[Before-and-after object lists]
- - -
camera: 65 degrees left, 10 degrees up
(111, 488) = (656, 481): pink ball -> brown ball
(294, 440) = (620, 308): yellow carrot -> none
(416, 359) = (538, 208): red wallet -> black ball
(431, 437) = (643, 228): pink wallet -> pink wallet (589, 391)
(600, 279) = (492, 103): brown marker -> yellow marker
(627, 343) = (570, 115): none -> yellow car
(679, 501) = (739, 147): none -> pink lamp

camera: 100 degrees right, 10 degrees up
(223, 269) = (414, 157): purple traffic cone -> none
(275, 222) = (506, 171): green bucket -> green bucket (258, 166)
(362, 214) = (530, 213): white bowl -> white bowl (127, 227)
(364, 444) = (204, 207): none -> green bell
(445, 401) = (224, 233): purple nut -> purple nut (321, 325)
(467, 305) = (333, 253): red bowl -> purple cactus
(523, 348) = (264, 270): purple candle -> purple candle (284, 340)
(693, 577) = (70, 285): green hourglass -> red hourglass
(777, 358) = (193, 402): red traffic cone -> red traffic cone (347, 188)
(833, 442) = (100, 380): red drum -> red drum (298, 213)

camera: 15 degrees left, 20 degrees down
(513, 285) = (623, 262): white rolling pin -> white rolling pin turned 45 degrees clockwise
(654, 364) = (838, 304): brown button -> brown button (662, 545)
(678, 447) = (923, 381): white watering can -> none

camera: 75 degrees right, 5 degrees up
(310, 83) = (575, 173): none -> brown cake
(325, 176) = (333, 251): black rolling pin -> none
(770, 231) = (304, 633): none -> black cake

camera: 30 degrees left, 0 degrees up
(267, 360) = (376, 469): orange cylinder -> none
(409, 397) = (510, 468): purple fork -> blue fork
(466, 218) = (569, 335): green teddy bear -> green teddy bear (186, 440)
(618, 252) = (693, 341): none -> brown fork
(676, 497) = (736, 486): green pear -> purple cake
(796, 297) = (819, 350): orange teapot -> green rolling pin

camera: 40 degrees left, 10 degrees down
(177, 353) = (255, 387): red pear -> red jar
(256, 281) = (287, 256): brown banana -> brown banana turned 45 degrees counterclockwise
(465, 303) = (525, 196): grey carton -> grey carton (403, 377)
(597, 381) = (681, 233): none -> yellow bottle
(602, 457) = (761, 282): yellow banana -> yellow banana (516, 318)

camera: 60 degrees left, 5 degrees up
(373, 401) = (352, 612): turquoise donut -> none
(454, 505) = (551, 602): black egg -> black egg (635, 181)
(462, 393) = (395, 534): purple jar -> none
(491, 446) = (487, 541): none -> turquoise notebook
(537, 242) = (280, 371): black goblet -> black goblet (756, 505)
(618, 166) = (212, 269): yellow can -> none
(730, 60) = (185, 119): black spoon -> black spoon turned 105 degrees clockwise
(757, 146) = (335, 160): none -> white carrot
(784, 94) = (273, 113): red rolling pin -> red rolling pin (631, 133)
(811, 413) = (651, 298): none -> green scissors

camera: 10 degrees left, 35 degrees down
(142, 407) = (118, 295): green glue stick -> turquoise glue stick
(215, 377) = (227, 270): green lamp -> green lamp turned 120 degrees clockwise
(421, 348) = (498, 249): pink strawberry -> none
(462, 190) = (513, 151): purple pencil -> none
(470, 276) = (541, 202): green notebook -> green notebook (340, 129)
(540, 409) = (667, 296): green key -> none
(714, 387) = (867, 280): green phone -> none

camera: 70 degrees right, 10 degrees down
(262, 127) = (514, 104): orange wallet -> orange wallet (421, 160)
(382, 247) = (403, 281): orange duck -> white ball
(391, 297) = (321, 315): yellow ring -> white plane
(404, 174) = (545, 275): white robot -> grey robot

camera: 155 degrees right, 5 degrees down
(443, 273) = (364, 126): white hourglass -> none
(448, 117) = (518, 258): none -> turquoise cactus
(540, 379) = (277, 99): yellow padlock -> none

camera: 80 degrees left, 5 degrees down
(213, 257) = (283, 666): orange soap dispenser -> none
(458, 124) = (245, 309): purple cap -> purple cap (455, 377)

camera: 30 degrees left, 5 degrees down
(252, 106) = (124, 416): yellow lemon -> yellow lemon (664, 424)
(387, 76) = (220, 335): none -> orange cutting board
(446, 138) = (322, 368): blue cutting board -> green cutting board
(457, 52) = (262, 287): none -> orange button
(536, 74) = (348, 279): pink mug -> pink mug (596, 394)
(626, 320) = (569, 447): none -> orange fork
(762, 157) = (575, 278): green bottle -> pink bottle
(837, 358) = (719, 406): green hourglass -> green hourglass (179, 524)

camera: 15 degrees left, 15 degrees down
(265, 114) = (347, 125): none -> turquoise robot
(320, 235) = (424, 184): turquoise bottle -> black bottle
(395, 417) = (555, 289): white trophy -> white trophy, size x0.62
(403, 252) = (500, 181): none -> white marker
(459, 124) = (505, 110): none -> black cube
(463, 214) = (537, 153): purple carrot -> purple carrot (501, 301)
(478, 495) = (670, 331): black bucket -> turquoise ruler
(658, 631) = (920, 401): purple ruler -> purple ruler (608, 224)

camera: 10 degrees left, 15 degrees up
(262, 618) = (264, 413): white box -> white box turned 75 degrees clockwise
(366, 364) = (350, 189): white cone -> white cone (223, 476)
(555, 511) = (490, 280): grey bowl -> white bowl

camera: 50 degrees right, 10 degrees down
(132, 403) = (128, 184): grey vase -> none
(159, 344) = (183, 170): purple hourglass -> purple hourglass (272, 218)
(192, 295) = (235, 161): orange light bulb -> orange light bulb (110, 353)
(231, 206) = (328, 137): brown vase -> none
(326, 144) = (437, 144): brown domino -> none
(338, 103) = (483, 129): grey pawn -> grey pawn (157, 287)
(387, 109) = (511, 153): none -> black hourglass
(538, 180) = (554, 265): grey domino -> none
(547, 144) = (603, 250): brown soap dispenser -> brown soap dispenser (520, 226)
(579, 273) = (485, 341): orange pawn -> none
- - -
PROBLEM DESCRIPTION: Beginning at the first line of the records, retype exactly every line up to and including the one with "(362, 214) = (530, 213): white".

COMPLETED TASK:
camera: 65 degrees left, 10 degrees up
(111, 488) = (656, 481): pink ball -> brown ball
(294, 440) = (620, 308): yellow carrot -> none
(416, 359) = (538, 208): red wallet -> black ball
(431, 437) = (643, 228): pink wallet -> pink wallet (589, 391)
(600, 279) = (492, 103): brown marker -> yellow marker
(627, 343) = (570, 115): none -> yellow car
(679, 501) = (739, 147): none -> pink lamp

camera: 100 degrees right, 10 degrees up
(223, 269) = (414, 157): purple traffic cone -> none
(275, 222) = (506, 171): green bucket -> green bucket (258, 166)
(362, 214) = (530, 213): white bowl -> white bowl (127, 227)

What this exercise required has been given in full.